---------- Exercise materials ----------

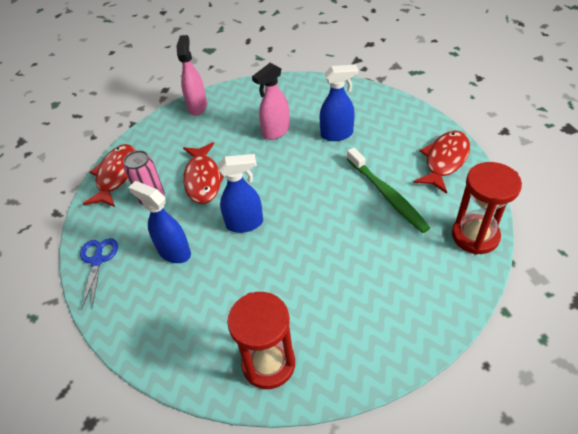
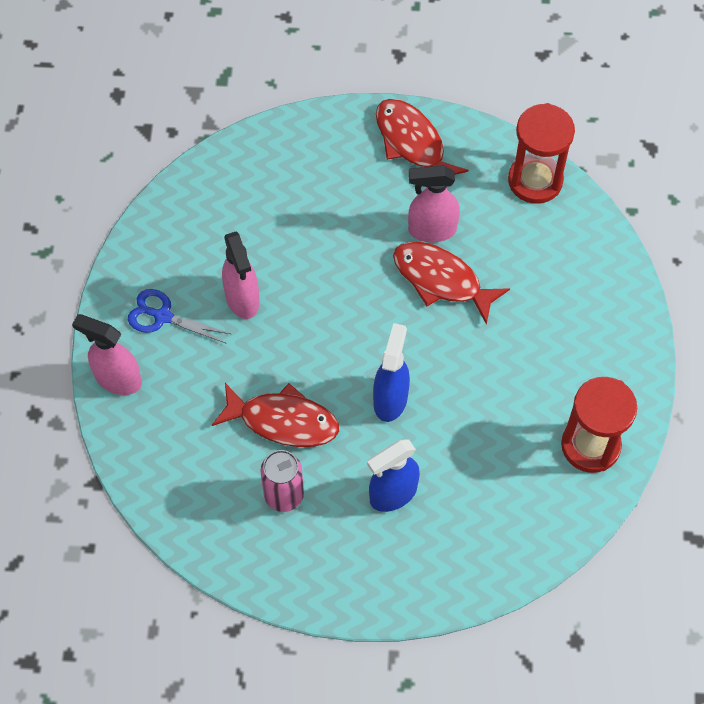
camera: 70 degrees left, 15 degrees up
(97, 261) = (358, 588): blue scissors -> blue scissors (163, 316)
(116, 175) = (207, 531): red fish -> red fish (441, 280)
(337, 134) = (294, 230): blue spray bottle -> none
(387, 195) = (431, 230): green toothbrush -> pink spray bottle

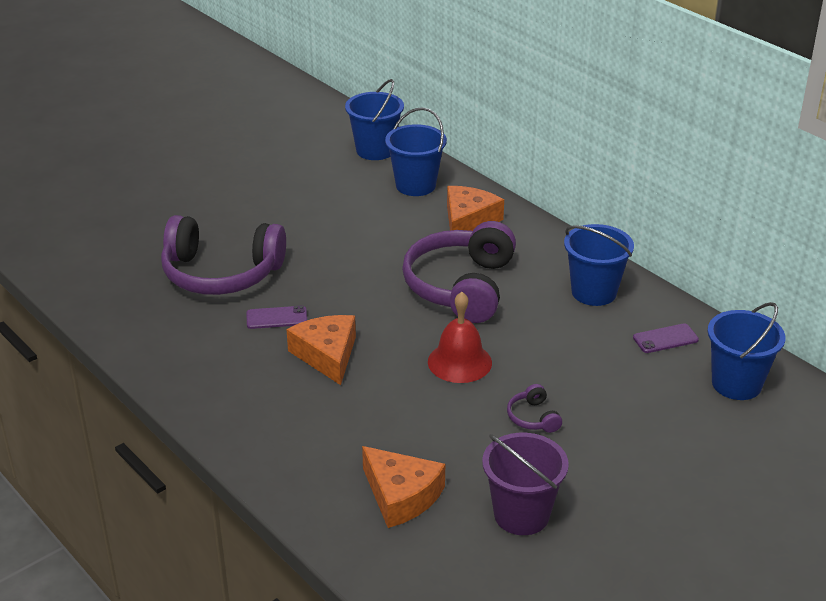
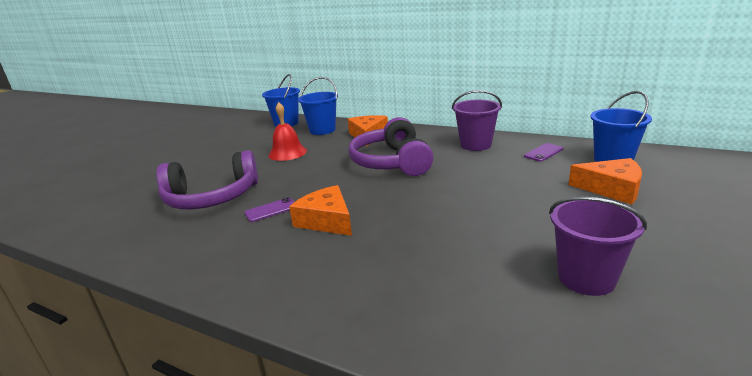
camera: 20 degrees left, 10 degrees down
(401, 496) = (473, 299): orange cheese -> orange cheese (612, 189)
(459, 362) = (429, 197): red bell -> red bell (287, 153)
(533, 417) = (515, 212): purple headphones -> none
(594, 292) = (475, 145): blue bucket -> purple bucket

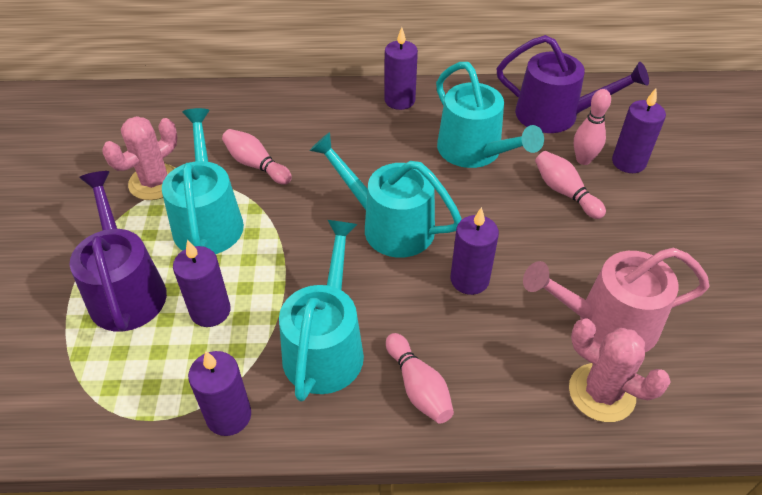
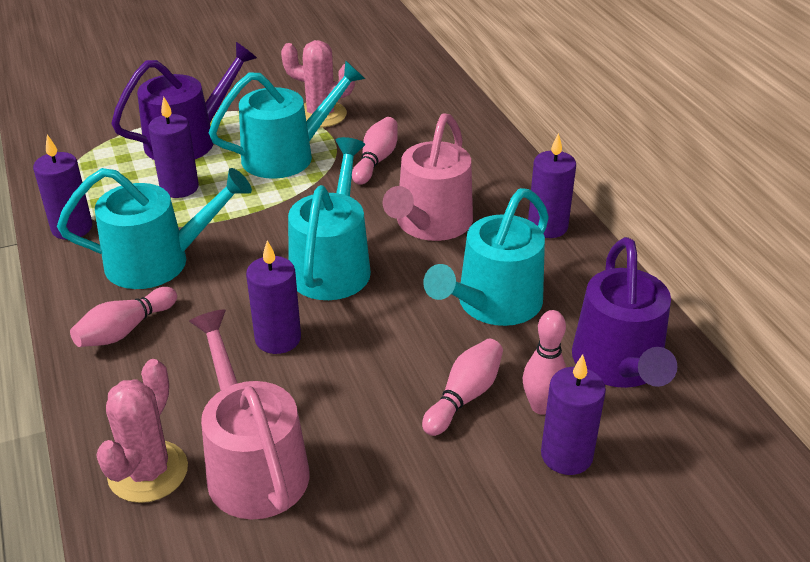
camera: 70 degrees right, 10 degrees down
(364, 157) = (430, 224): none -> pink watering can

----------

_Work item_: The expected output is every record above, copied exactly, without pictures.

_Expected answer_:
camera: 70 degrees left, 15 degrees up
(97, 261) = (358, 588): blue scissors -> blue scissors (163, 316)
(116, 175) = (207, 531): red fish -> red fish (441, 280)
(337, 134) = (294, 230): blue spray bottle -> none
(387, 195) = (431, 230): green toothbrush -> pink spray bottle

camera: 20 degrees left, 10 degrees down
(401, 496) = (473, 299): orange cheese -> orange cheese (612, 189)
(459, 362) = (429, 197): red bell -> red bell (287, 153)
(533, 417) = (515, 212): purple headphones -> none
(594, 292) = (475, 145): blue bucket -> purple bucket

camera: 70 degrees right, 10 degrees down
(364, 157) = (430, 224): none -> pink watering can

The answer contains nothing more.